=== TASK TO CARRY OUT ===
Only the lines from the one that contains "JP3 pin 1: VS -> GND" through the end of the entries, both included, should be transcribed, exactly and without pictures.

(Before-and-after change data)
↓
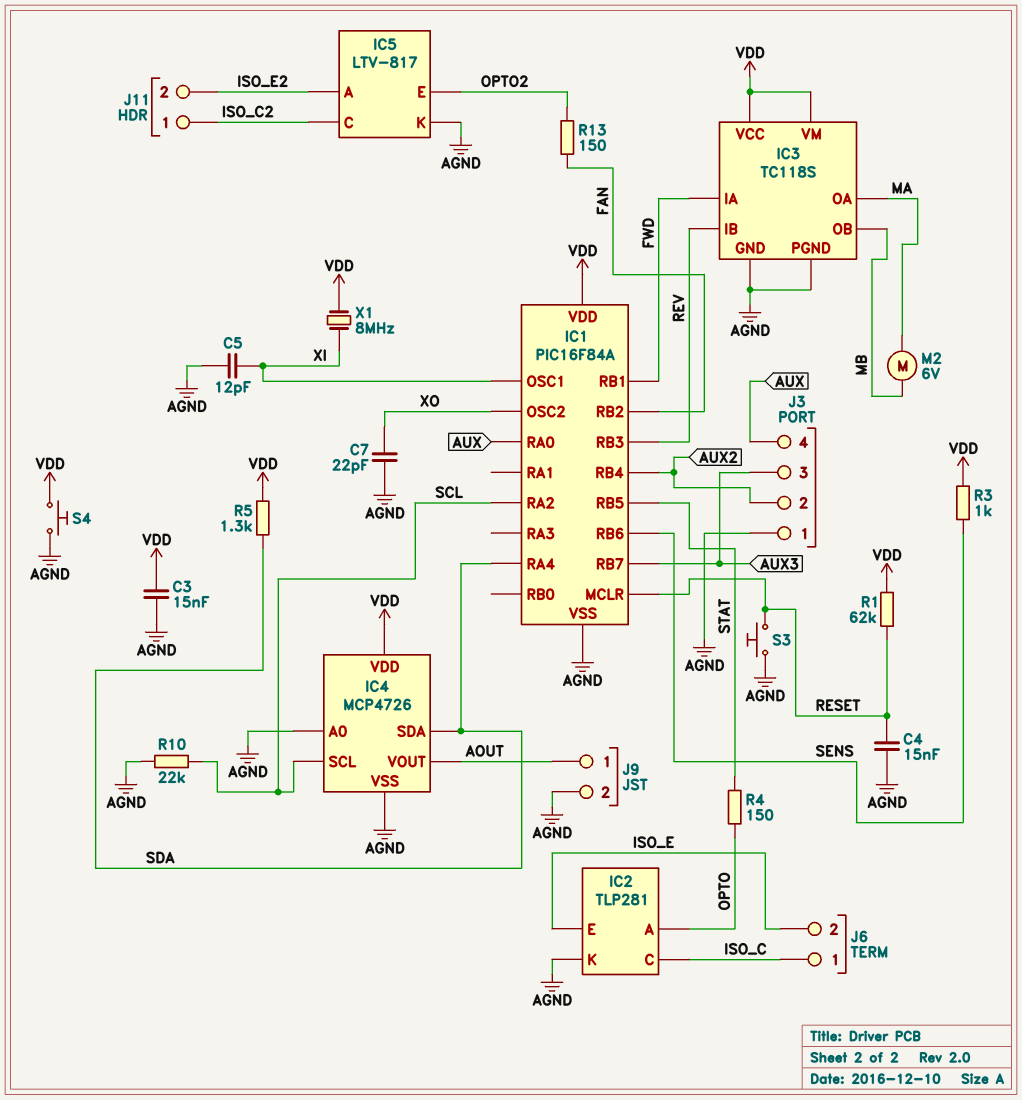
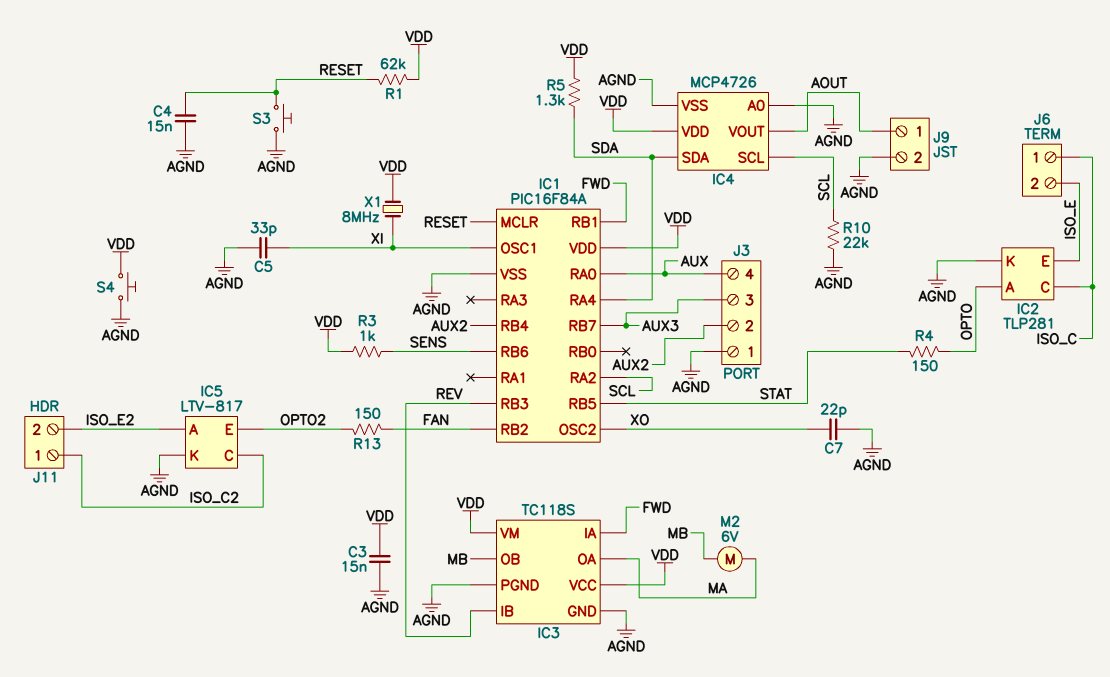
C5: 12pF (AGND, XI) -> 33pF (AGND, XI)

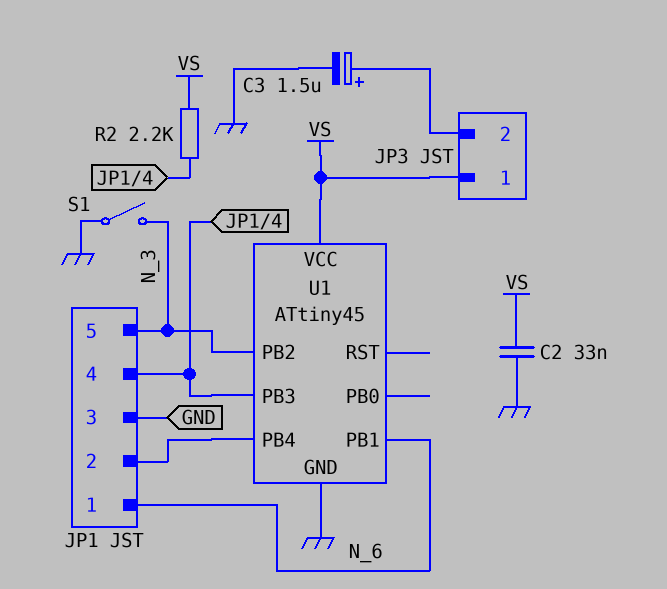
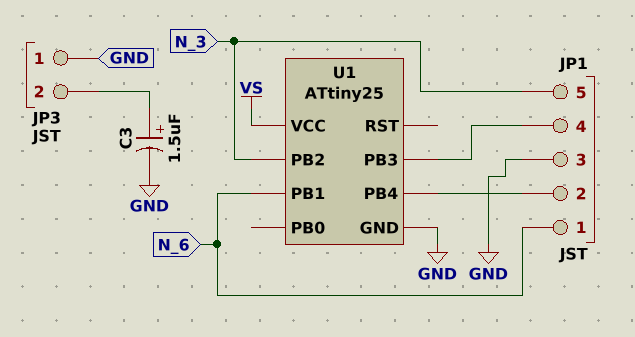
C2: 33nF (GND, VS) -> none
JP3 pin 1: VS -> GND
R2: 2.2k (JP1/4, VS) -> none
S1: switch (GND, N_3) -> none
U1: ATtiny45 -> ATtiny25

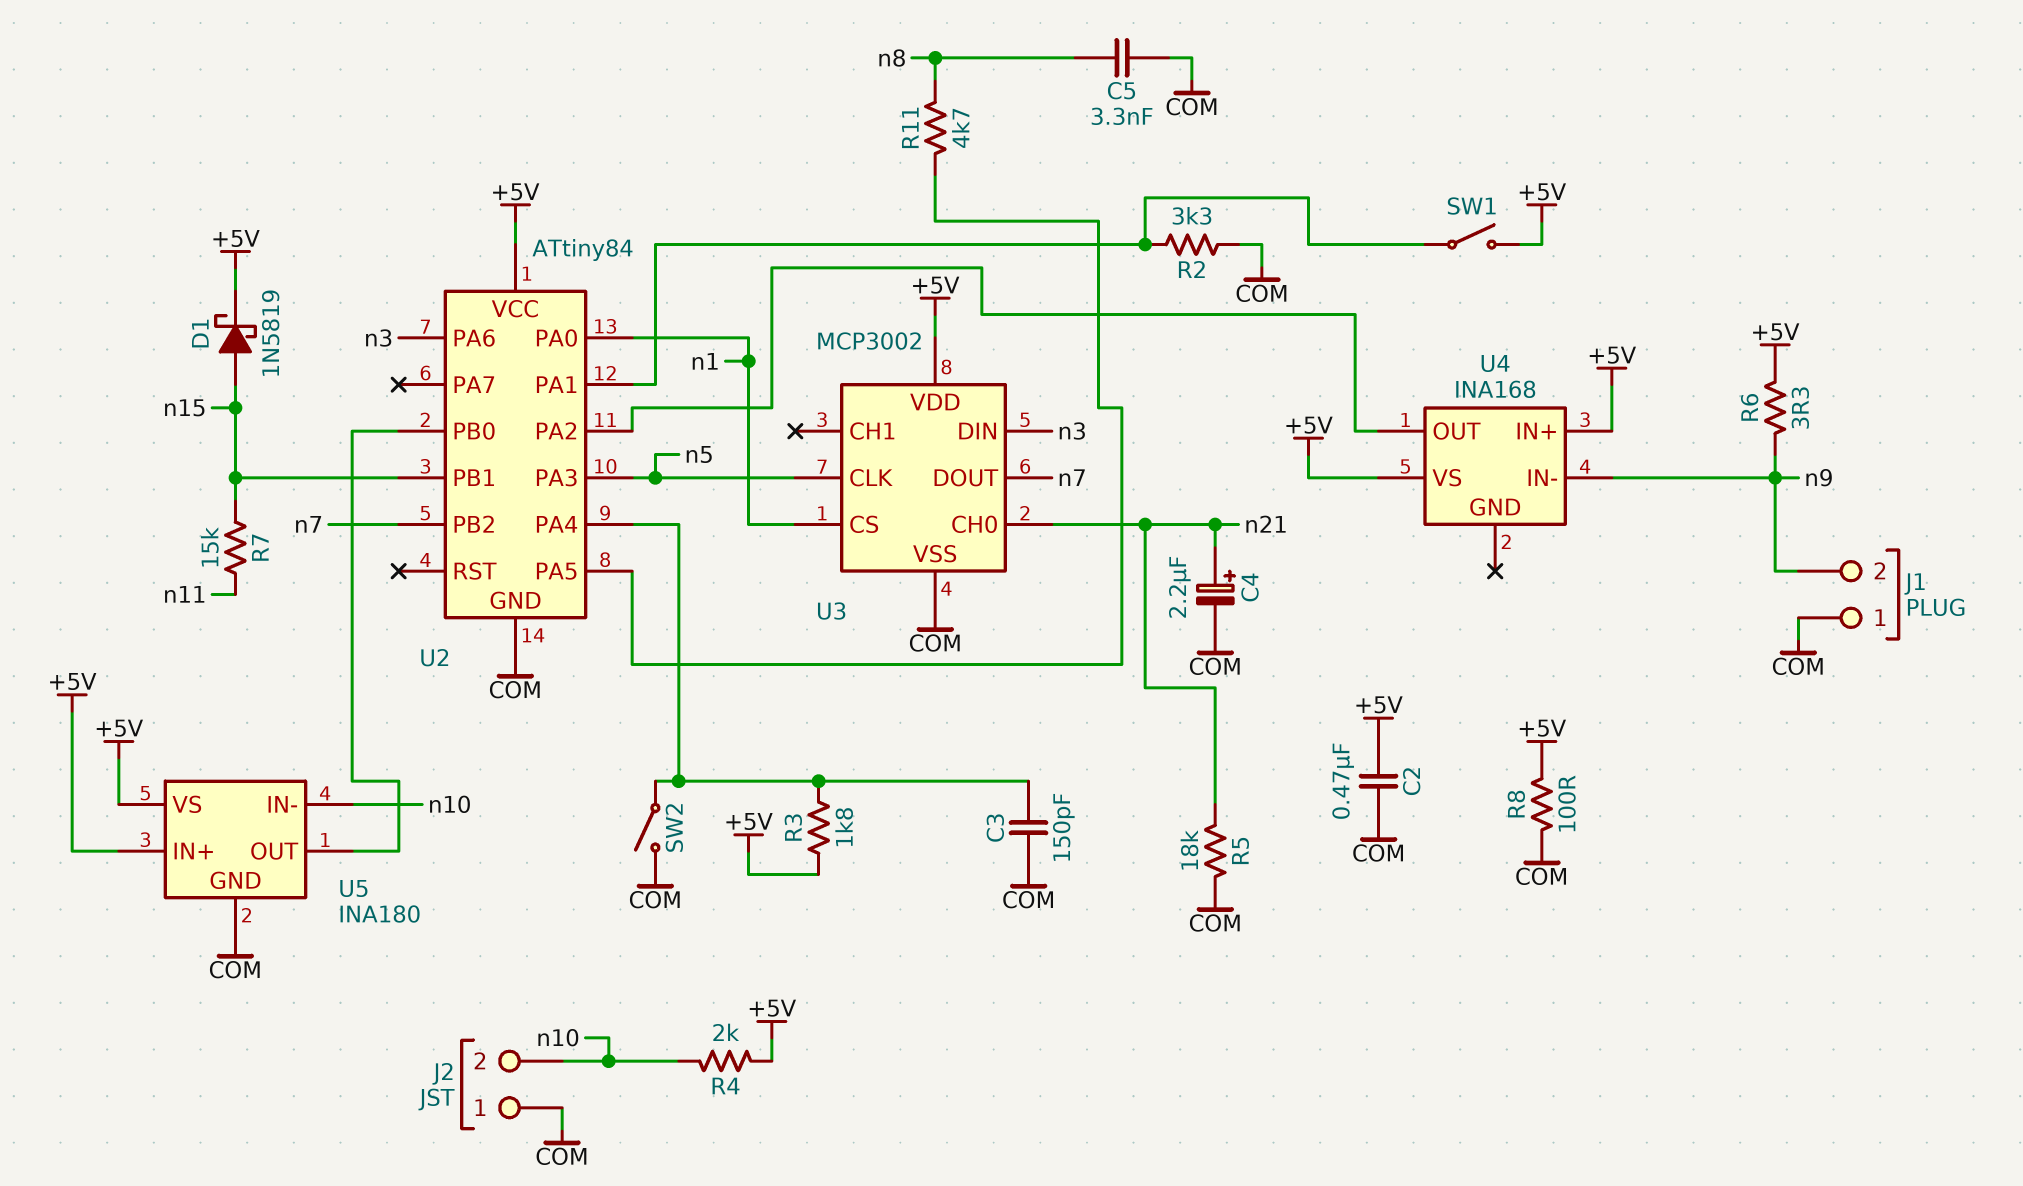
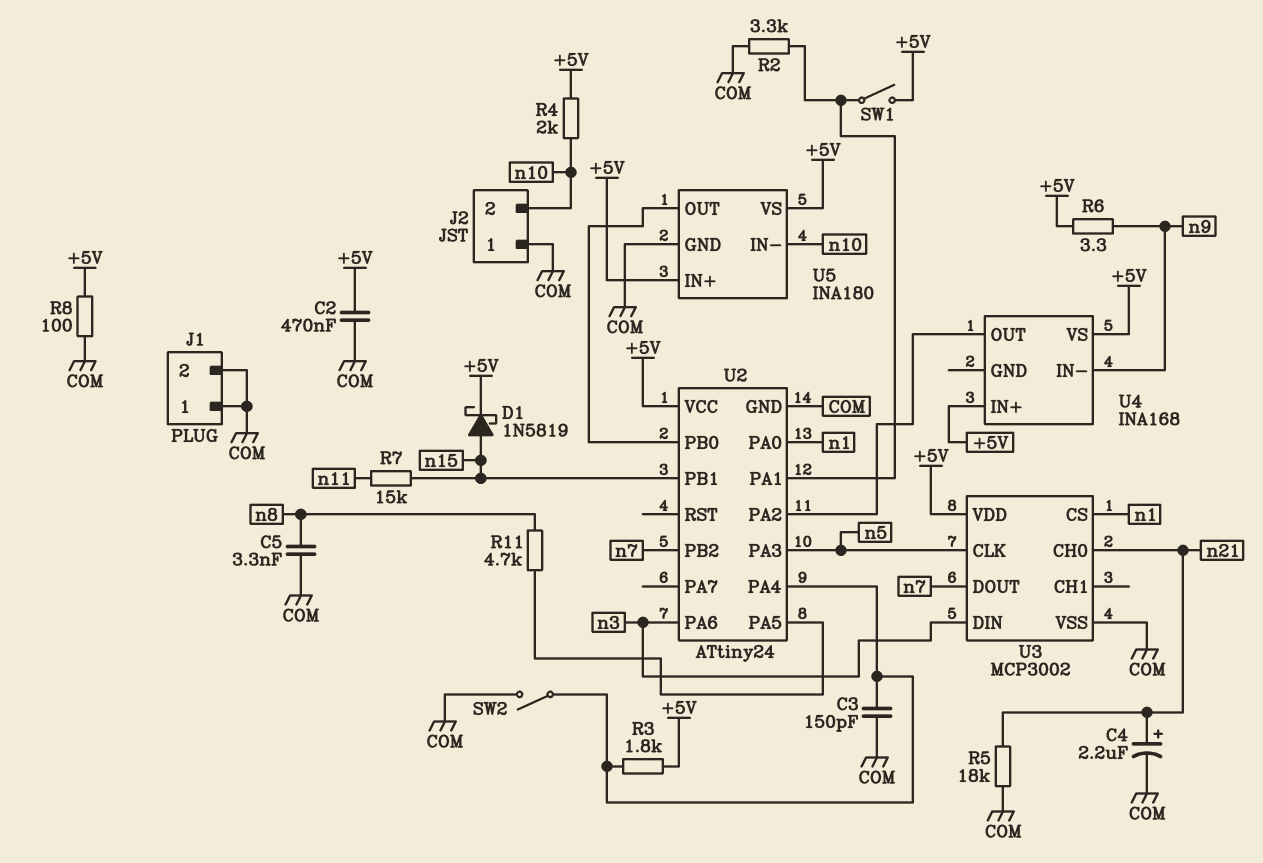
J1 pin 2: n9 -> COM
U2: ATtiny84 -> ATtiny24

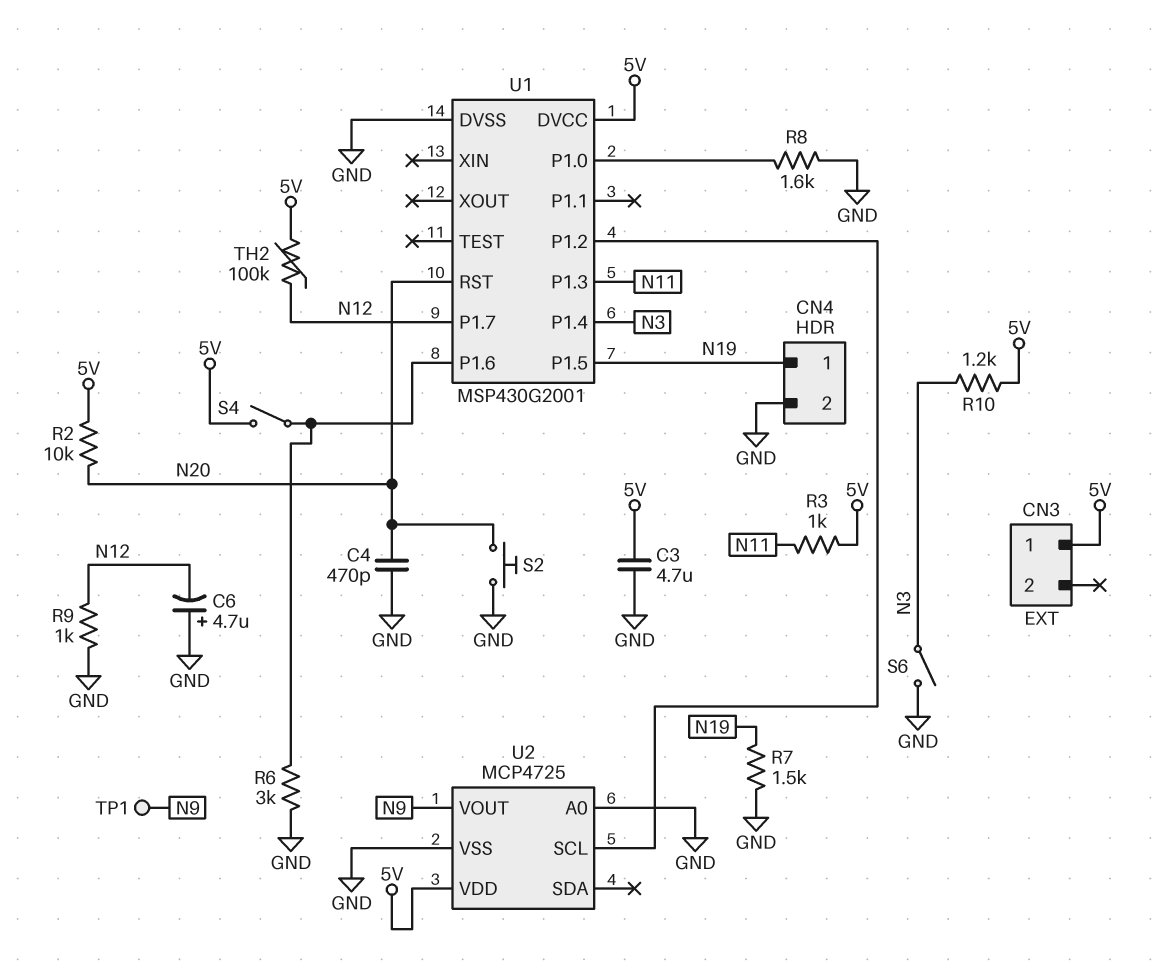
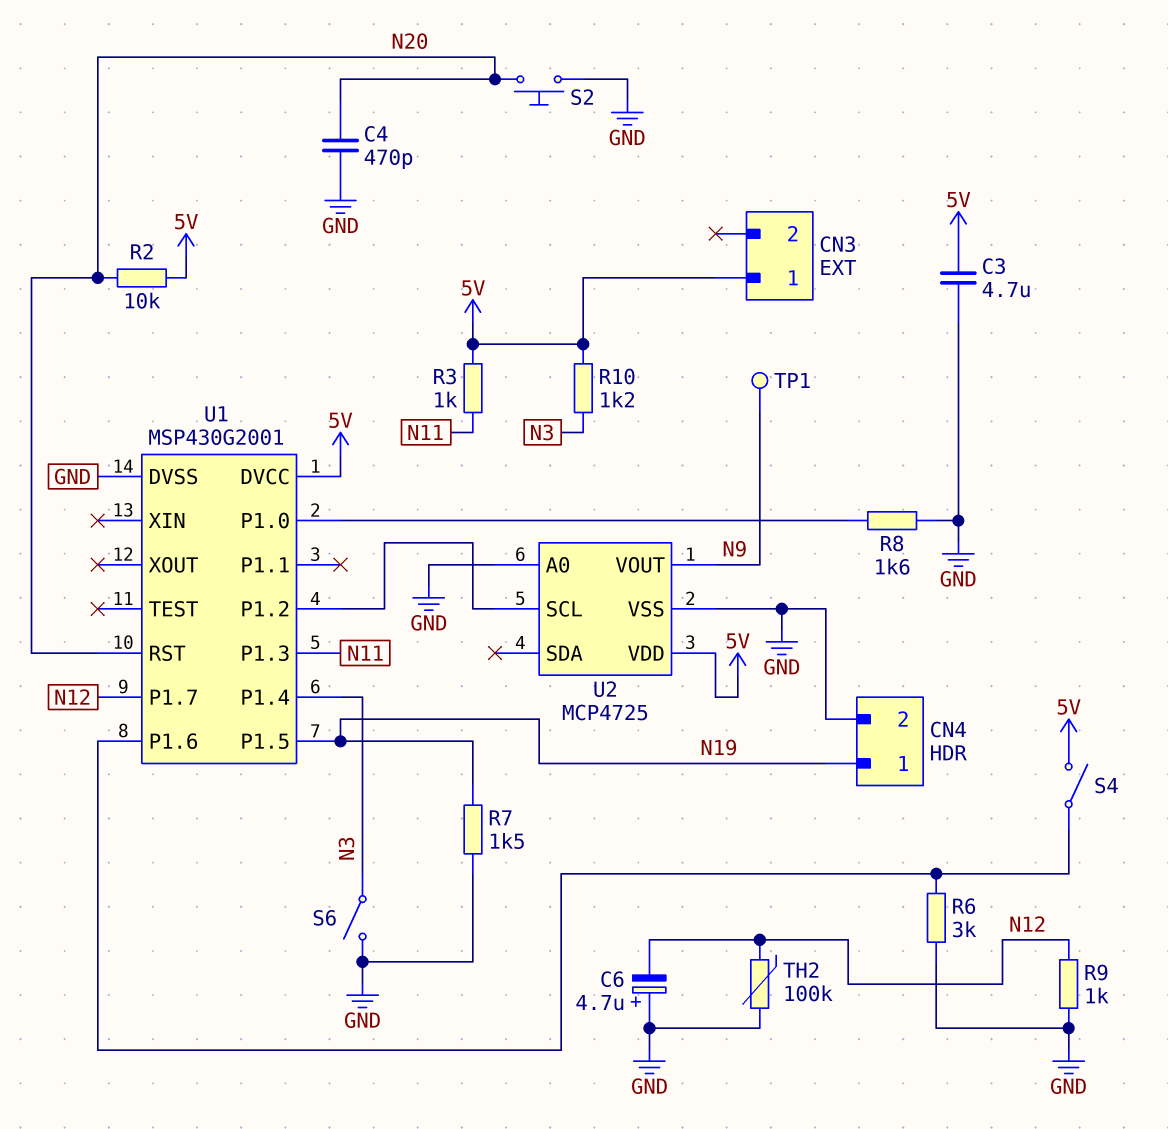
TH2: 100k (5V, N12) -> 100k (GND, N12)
↑
=== ANSWER AREA ===
JP3 pin 1: VS -> GND
R2: 2.2k (JP1/4, VS) -> none
S1: switch (GND, N_3) -> none
U1: ATtiny45 -> ATtiny25

J1 pin 2: n9 -> COM
U2: ATtiny84 -> ATtiny24

TH2: 100k (5V, N12) -> 100k (GND, N12)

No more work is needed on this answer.